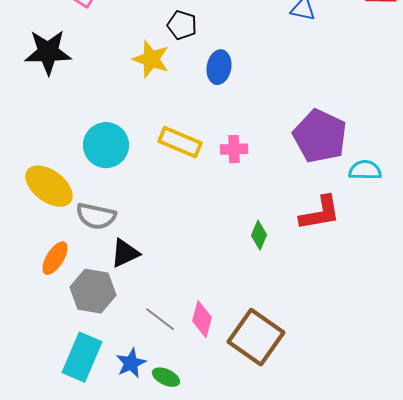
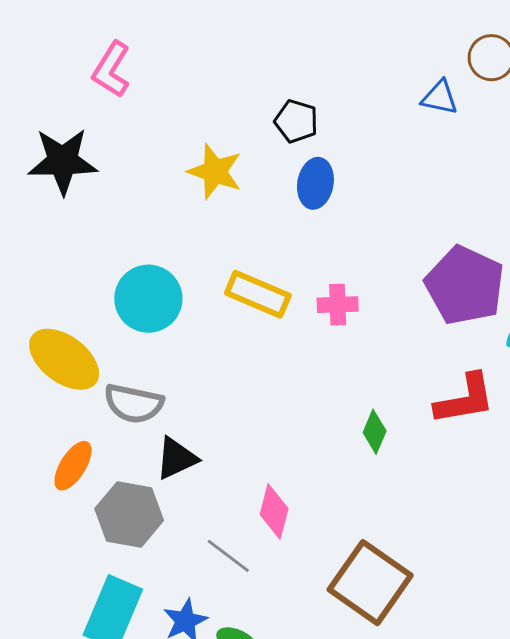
black pentagon: (182, 25) -> (296, 121), moved
pink diamond: (202, 319) -> (274, 512), moved

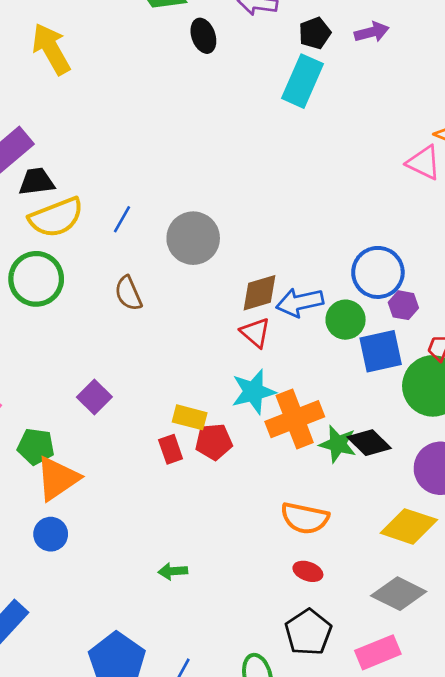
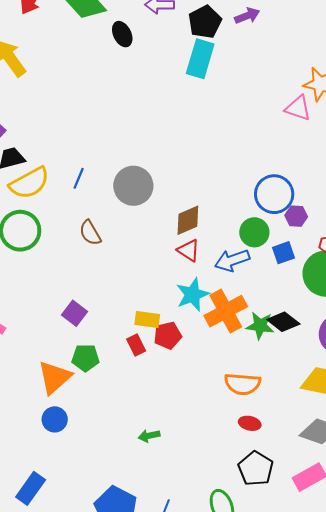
black pentagon: (315, 33) -> (205, 22), size x1.4
blue arrow: (300, 302) -> (232, 260), moved
blue square: (381, 351) -> (283, 253), size x0.7
green pentagon: (36, 446) -> (86, 358), moved

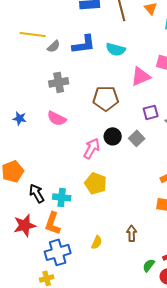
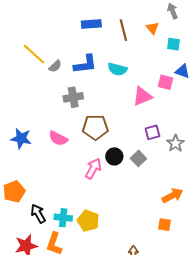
yellow line: (33, 34) -> (34, 54), turned 35
gray cross: (59, 82) -> (73, 97), moved
brown pentagon: (106, 98) -> (95, 127), moved
blue star: (20, 118) -> (21, 138), size x1.5
yellow pentagon: (96, 183) -> (88, 221), moved

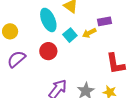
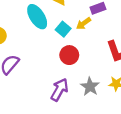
red circle: (48, 51) -> (69, 55), moved

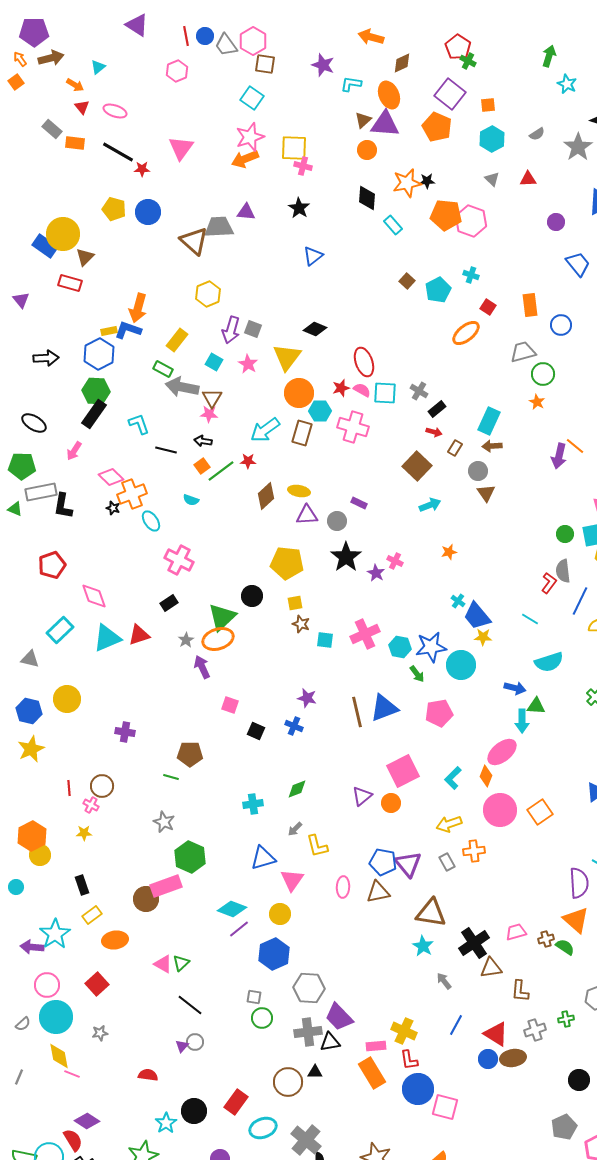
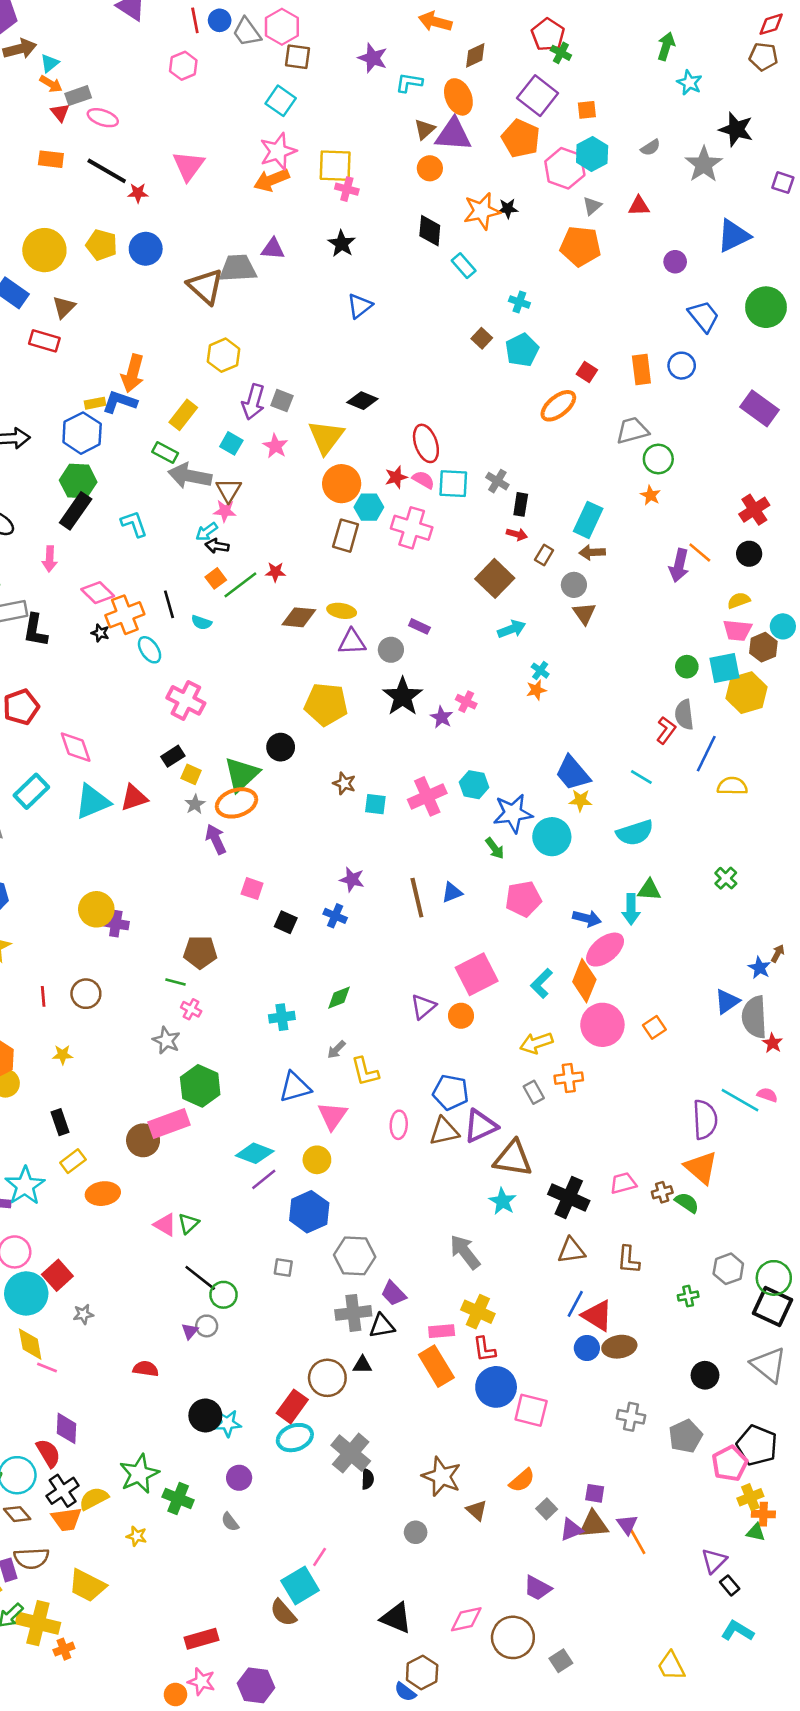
--------
• **GOAL OF THE EXERCISE**: Each line from the one with "green pentagon: (36, 446) -> (86, 358), moved" to the last line of the listing should be returned exactly, both ends included, and no picture with them.

• **ANSWER BOX**:
green pentagon: (36, 446) -> (86, 358), moved

yellow line: (33, 34) -> (34, 54), turned 35
gray cross: (59, 82) -> (73, 97), moved
brown pentagon: (106, 98) -> (95, 127), moved
blue star: (20, 118) -> (21, 138), size x1.5
yellow pentagon: (96, 183) -> (88, 221), moved

red circle: (48, 51) -> (69, 55), moved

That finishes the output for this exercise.